_Records supplied_
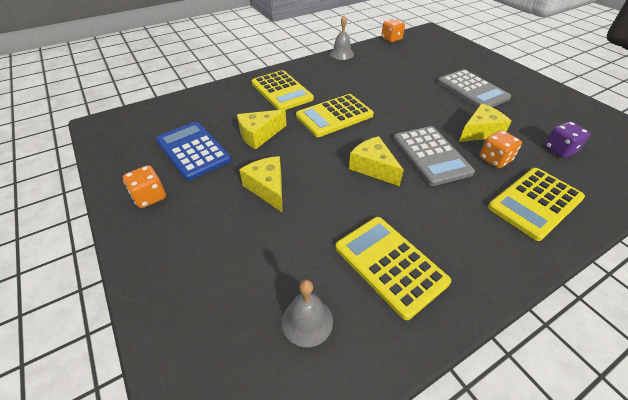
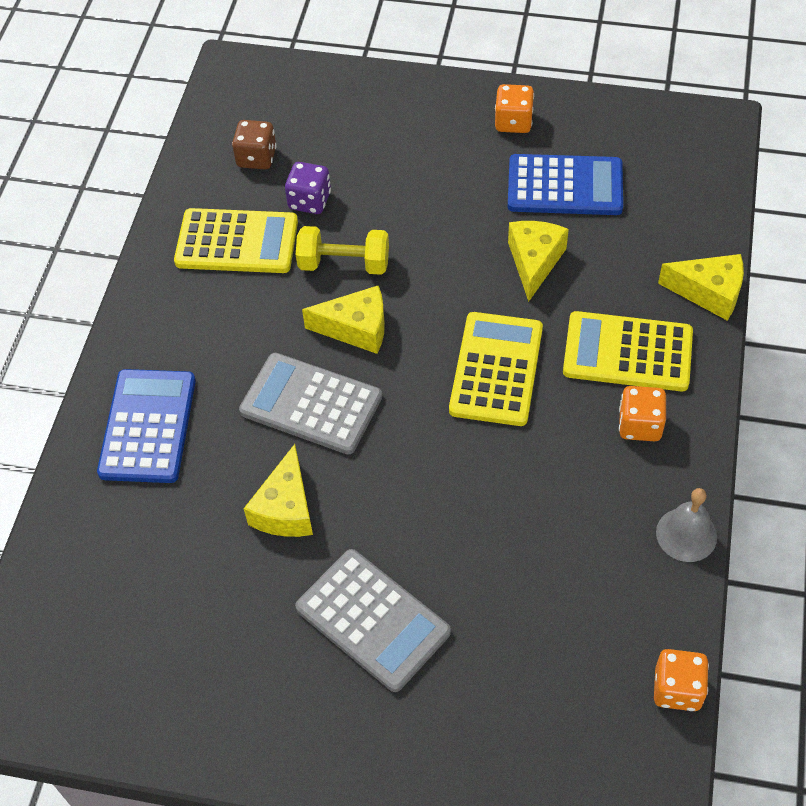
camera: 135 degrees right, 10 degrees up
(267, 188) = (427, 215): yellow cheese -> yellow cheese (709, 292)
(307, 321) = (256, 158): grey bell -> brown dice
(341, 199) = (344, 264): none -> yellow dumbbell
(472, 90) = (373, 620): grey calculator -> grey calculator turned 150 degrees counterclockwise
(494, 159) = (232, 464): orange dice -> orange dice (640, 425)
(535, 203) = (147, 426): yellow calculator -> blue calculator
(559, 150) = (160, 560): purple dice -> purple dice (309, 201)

---

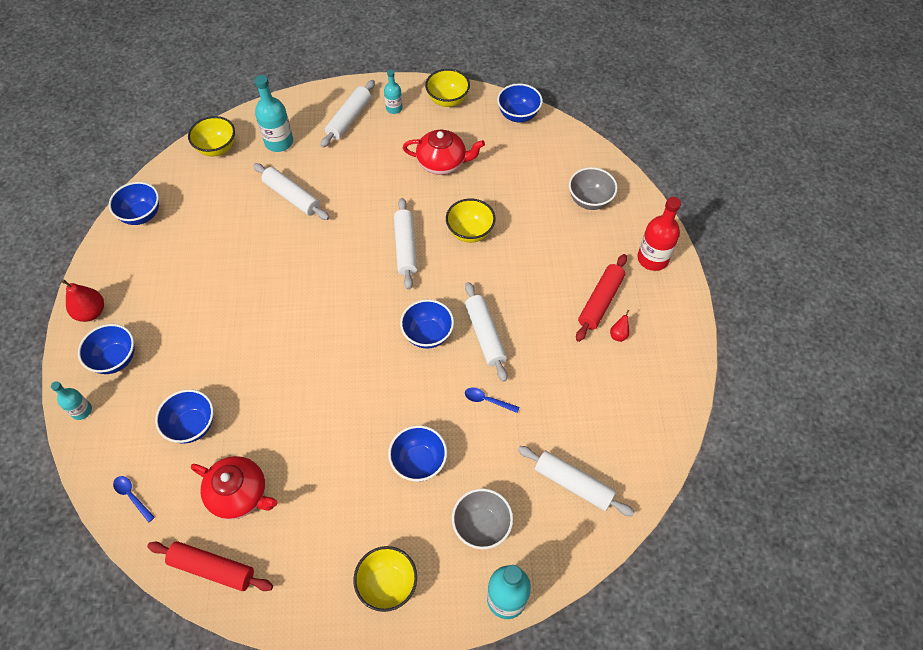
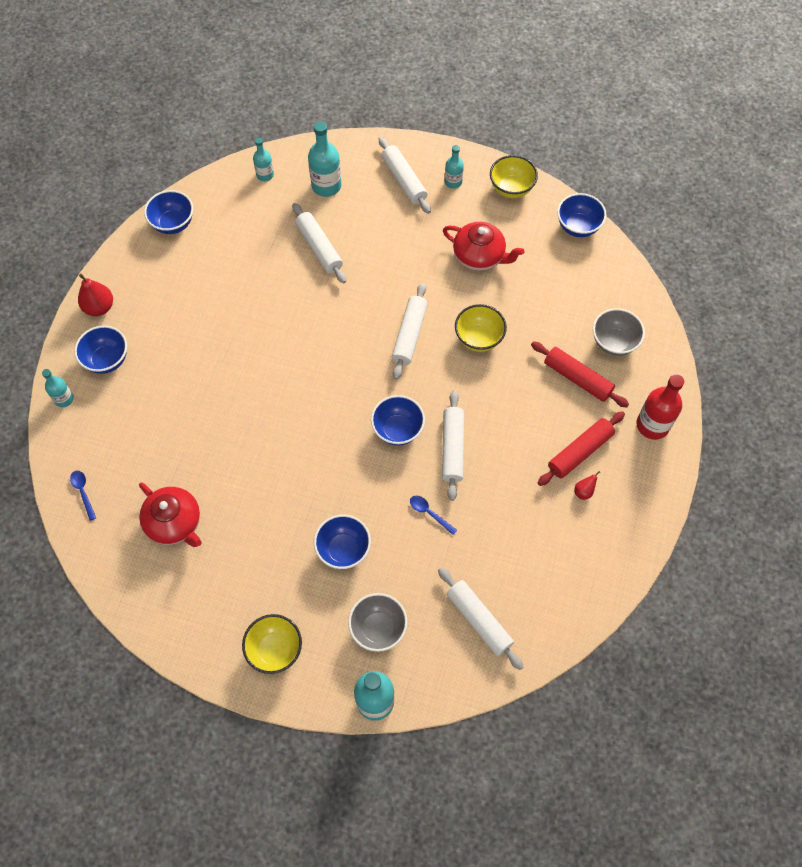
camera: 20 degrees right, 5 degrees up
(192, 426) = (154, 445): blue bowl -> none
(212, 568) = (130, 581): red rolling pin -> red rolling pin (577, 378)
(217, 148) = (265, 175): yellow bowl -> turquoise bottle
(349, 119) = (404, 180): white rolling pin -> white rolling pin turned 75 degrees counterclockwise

_Goal of the exercise_
Go through the material above, and wherever a line holds the word "grey", copy it.

_Answer space_
(307, 321) = (256, 158): grey bell -> brown dice
(472, 90) = (373, 620): grey calculator -> grey calculator turned 150 degrees counterclockwise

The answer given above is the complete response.